▶ **Problem description**: Every entry below is to be retyped exactly as it stands.

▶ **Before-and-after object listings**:
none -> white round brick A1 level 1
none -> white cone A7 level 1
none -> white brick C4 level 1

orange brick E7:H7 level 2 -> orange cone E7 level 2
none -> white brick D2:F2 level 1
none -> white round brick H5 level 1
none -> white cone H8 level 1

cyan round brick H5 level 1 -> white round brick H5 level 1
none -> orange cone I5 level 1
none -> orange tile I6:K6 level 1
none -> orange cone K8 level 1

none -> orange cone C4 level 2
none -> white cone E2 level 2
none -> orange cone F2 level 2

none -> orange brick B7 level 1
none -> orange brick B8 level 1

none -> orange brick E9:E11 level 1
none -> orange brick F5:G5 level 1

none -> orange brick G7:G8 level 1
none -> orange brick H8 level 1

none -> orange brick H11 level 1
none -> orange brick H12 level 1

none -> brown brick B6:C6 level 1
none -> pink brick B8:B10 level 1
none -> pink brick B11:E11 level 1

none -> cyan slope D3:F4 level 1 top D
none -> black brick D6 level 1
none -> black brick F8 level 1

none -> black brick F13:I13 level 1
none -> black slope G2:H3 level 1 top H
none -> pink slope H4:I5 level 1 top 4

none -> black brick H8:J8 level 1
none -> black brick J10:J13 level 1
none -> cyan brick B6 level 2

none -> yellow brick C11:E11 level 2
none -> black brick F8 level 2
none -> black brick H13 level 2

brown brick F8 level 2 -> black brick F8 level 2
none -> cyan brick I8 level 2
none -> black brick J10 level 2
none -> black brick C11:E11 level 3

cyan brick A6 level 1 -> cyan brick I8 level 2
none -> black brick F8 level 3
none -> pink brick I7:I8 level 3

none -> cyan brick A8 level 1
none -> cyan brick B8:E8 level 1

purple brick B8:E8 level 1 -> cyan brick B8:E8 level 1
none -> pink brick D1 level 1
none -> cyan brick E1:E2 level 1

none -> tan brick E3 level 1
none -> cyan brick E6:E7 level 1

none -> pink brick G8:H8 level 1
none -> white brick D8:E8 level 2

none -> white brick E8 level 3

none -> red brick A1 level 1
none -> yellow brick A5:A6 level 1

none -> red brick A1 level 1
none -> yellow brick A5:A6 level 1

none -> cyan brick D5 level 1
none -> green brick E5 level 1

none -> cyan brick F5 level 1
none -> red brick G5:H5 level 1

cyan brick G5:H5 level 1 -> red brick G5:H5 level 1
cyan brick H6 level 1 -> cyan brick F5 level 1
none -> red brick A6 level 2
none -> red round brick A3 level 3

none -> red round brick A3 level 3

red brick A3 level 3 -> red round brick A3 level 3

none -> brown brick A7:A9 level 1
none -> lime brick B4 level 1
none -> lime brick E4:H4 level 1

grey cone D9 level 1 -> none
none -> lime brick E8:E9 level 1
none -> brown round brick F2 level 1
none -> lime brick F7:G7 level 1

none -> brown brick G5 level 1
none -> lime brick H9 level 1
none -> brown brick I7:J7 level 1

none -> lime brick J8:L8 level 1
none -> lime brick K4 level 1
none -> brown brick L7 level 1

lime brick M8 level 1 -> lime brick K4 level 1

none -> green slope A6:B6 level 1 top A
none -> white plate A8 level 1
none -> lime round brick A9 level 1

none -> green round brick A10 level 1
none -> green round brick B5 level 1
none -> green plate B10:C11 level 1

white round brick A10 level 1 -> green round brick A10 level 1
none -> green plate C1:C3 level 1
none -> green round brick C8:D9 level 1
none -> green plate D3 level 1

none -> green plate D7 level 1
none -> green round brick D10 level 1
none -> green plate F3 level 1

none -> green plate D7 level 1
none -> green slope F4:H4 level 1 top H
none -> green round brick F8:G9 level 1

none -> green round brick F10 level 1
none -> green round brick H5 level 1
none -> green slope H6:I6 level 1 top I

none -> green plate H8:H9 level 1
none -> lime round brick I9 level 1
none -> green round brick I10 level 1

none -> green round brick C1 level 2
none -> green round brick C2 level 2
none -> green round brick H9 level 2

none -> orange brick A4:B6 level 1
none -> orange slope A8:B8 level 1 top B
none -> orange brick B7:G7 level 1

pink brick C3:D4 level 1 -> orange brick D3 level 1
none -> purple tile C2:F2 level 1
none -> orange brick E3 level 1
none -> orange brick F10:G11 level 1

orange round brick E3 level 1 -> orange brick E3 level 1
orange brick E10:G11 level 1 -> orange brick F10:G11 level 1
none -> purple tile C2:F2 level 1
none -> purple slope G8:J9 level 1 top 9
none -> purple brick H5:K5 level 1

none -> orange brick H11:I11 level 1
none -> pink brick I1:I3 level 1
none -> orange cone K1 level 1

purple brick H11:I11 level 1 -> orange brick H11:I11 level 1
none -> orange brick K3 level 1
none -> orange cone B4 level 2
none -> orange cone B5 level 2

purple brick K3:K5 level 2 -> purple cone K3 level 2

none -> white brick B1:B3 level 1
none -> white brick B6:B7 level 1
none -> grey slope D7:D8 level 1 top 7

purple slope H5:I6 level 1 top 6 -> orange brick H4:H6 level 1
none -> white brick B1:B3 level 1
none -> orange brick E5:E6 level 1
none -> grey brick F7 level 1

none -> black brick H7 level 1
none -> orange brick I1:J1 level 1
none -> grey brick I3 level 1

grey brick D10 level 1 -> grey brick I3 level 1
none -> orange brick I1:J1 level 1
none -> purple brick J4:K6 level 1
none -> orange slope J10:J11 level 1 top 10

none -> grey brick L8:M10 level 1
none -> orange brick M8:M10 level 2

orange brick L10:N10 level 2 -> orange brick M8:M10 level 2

▶ **Result of the exercise**:
none -> white round brick A1 level 1
none -> white cone A7 level 1
none -> white brick C4 level 1

orange brick E7:H7 level 2 -> orange cone E7 level 2
none -> white brick D2:F2 level 1
none -> white round brick H5 level 1
none -> white cone H8 level 1

cyan round brick H5 level 1 -> white round brick H5 level 1
none -> orange cone I5 level 1
none -> orange tile I6:K6 level 1
none -> orange cone K8 level 1

none -> orange cone C4 level 2
none -> white cone E2 level 2
none -> orange cone F2 level 2

none -> orange brick B7 level 1
none -> orange brick B8 level 1

none -> orange brick E9:E11 level 1
none -> orange brick F5:G5 level 1

none -> orange brick G7:G8 level 1
none -> orange brick H8 level 1

none -> orange brick H11 level 1
none -> orange brick H12 level 1

none -> brown brick B6:C6 level 1
none -> pink brick B8:B10 level 1
none -> pink brick B11:E11 level 1

none -> cyan slope D3:F4 level 1 top D
none -> black brick D6 level 1
none -> black brick F8 level 1

none -> black brick F13:I13 level 1
none -> black slope G2:H3 level 1 top H
none -> pink slope H4:I5 level 1 top 4

none -> black brick H8:J8 level 1
none -> black brick J10:J13 level 1
none -> cyan brick B6 level 2

none -> yellow brick C11:E11 level 2
none -> black brick F8 level 2
none -> black brick H13 level 2

brown brick F8 level 2 -> black brick F8 level 2
none -> cyan brick I8 level 2
none -> black brick J10 level 2
none -> black brick C11:E11 level 3

cyan brick A6 level 1 -> cyan brick I8 level 2
none -> black brick F8 level 3
none -> pink brick I7:I8 level 3

none -> cyan brick A8 level 1
none -> cyan brick B8:E8 level 1

purple brick B8:E8 level 1 -> cyan brick B8:E8 level 1
none -> pink brick D1 level 1
none -> cyan brick E1:E2 level 1

none -> tan brick E3 level 1
none -> cyan brick E6:E7 level 1

none -> pink brick G8:H8 level 1
none -> white brick D8:E8 level 2

none -> white brick E8 level 3

none -> red brick A1 level 1
none -> yellow brick A5:A6 level 1

none -> red brick A1 level 1
none -> yellow brick A5:A6 level 1

none -> cyan brick D5 level 1
none -> green brick E5 level 1

none -> cyan brick F5 level 1
none -> red brick G5:H5 level 1

cyan brick G5:H5 level 1 -> red brick G5:H5 level 1
cyan brick H6 level 1 -> cyan brick F5 level 1
none -> red brick A6 level 2
none -> red round brick A3 level 3

none -> red round brick A3 level 3

red brick A3 level 3 -> red round brick A3 level 3

none -> brown brick A7:A9 level 1
none -> lime brick B4 level 1
none -> lime brick E4:H4 level 1

grey cone D9 level 1 -> none
none -> lime brick E8:E9 level 1
none -> brown round brick F2 level 1
none -> lime brick F7:G7 level 1

none -> brown brick G5 level 1
none -> lime brick H9 level 1
none -> brown brick I7:J7 level 1

none -> lime brick J8:L8 level 1
none -> lime brick K4 level 1
none -> brown brick L7 level 1

lime brick M8 level 1 -> lime brick K4 level 1

none -> green slope A6:B6 level 1 top A
none -> white plate A8 level 1
none -> lime round brick A9 level 1

none -> green round brick A10 level 1
none -> green round brick B5 level 1
none -> green plate B10:C11 level 1

white round brick A10 level 1 -> green round brick A10 level 1
none -> green plate C1:C3 level 1
none -> green round brick C8:D9 level 1
none -> green plate D3 level 1

none -> green plate D7 level 1
none -> green round brick D10 level 1
none -> green plate F3 level 1

none -> green plate D7 level 1
none -> green slope F4:H4 level 1 top H
none -> green round brick F8:G9 level 1

none -> green round brick F10 level 1
none -> green round brick H5 level 1
none -> green slope H6:I6 level 1 top I

none -> green plate H8:H9 level 1
none -> lime round brick I9 level 1
none -> green round brick I10 level 1

none -> green round brick C1 level 2
none -> green round brick C2 level 2
none -> green round brick H9 level 2

none -> orange brick A4:B6 level 1
none -> orange slope A8:B8 level 1 top B
none -> orange brick B7:G7 level 1

pink brick C3:D4 level 1 -> orange brick D3 level 1
none -> purple tile C2:F2 level 1
none -> orange brick E3 level 1
none -> orange brick F10:G11 level 1

orange round brick E3 level 1 -> orange brick E3 level 1
orange brick E10:G11 level 1 -> orange brick F10:G11 level 1
none -> purple tile C2:F2 level 1
none -> purple slope G8:J9 level 1 top 9
none -> purple brick H5:K5 level 1

none -> orange brick H11:I11 level 1
none -> pink brick I1:I3 level 1
none -> orange cone K1 level 1

purple brick H11:I11 level 1 -> orange brick H11:I11 level 1
none -> orange brick K3 level 1
none -> orange cone B4 level 2
none -> orange cone B5 level 2

purple brick K3:K5 level 2 -> purple cone K3 level 2

none -> white brick B1:B3 level 1
none -> white brick B6:B7 level 1
none -> grey slope D7:D8 level 1 top 7

purple slope H5:I6 level 1 top 6 -> orange brick H4:H6 level 1
none -> white brick B1:B3 level 1
none -> orange brick E5:E6 level 1
none -> grey brick F7 level 1

none -> black brick H7 level 1
none -> orange brick I1:J1 level 1
none -> grey brick I3 level 1

grey brick D10 level 1 -> grey brick I3 level 1
none -> orange brick I1:J1 level 1
none -> purple brick J4:K6 level 1
none -> orange slope J10:J11 level 1 top 10

none -> grey brick L8:M10 level 1
none -> orange brick M8:M10 level 2

orange brick L10:N10 level 2 -> orange brick M8:M10 level 2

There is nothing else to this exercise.